Task requirements – Count the lines below that include the word "rotated" and write that number alone.

Task material –
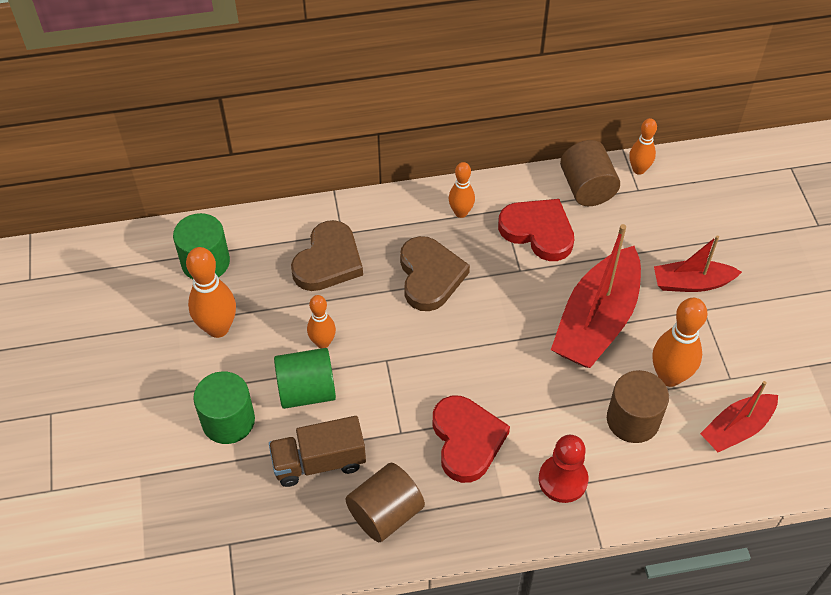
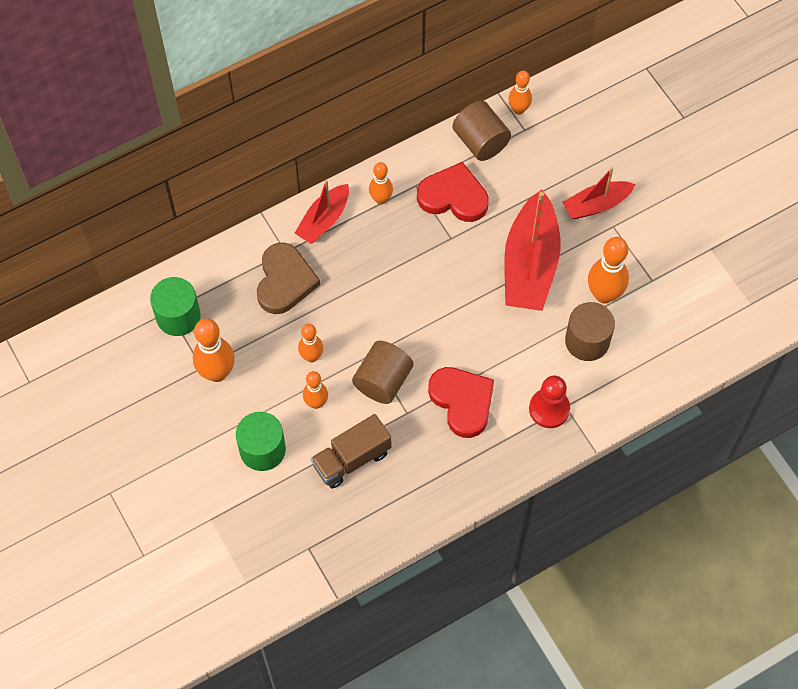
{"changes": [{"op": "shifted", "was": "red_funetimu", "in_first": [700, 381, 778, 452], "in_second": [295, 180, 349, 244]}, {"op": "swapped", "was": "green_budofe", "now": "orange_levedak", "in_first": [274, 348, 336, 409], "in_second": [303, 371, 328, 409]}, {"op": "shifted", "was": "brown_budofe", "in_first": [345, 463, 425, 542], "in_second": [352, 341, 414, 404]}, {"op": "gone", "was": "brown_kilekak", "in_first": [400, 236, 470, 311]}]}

* * *

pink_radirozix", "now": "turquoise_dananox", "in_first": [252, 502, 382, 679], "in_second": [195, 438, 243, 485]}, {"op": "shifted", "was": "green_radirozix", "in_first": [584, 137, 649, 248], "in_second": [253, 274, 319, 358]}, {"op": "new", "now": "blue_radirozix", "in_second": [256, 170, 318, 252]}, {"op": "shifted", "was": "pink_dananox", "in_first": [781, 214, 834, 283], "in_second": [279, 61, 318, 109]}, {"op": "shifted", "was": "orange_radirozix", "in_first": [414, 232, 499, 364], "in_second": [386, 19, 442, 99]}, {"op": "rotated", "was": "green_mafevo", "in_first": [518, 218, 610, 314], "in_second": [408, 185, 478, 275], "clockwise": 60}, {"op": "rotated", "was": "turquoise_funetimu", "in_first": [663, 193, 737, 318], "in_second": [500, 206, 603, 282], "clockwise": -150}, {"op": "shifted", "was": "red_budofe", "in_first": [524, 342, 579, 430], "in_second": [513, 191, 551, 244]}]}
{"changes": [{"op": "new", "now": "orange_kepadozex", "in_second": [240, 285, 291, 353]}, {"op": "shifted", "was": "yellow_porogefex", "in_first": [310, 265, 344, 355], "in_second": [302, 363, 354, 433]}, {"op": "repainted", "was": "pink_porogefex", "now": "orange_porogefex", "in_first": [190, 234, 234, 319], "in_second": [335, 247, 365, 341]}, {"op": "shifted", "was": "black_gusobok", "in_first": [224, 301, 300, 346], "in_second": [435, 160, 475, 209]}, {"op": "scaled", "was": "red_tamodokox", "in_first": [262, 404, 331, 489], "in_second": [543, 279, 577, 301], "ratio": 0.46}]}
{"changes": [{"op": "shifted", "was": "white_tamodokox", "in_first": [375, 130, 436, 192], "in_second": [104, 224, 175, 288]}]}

...

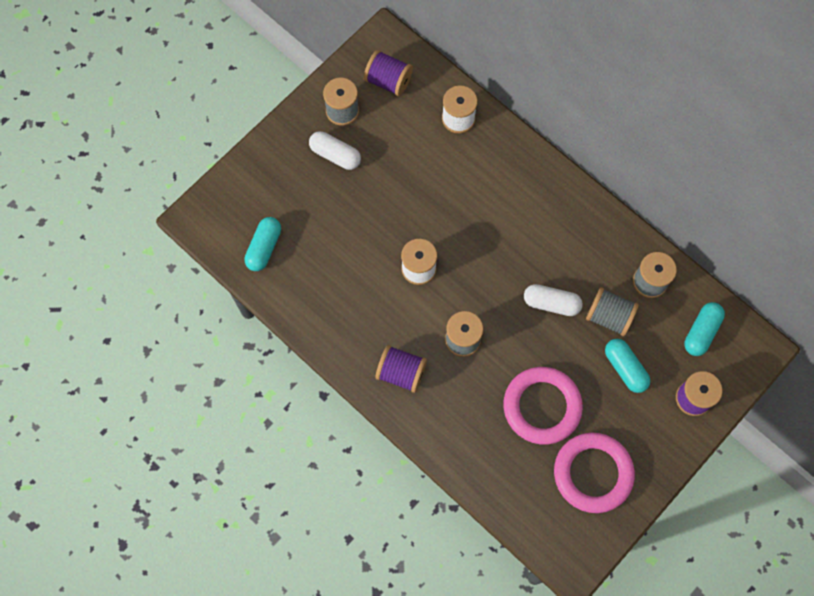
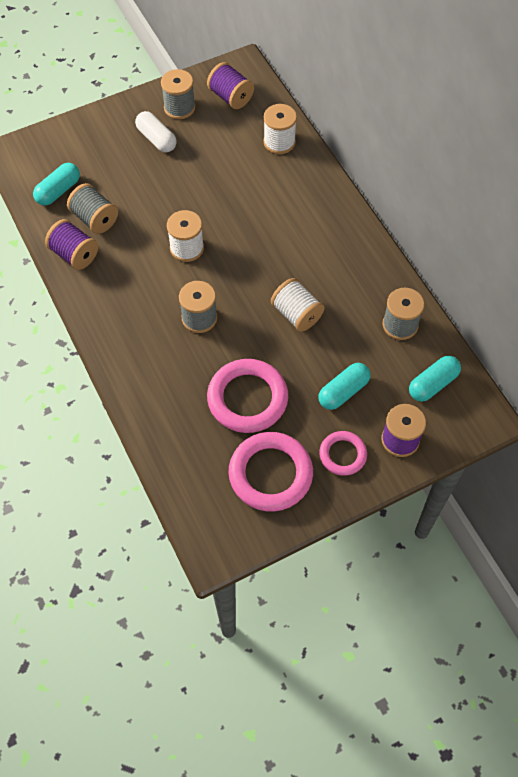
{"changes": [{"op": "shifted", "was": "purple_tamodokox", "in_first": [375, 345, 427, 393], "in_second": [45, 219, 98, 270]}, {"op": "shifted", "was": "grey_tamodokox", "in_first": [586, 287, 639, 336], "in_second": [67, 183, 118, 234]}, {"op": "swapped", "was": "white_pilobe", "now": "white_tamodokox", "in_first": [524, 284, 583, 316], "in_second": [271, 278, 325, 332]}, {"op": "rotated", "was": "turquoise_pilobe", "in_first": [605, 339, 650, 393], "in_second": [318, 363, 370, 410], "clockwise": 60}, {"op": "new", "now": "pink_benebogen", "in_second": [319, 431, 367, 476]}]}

Solved problem – 2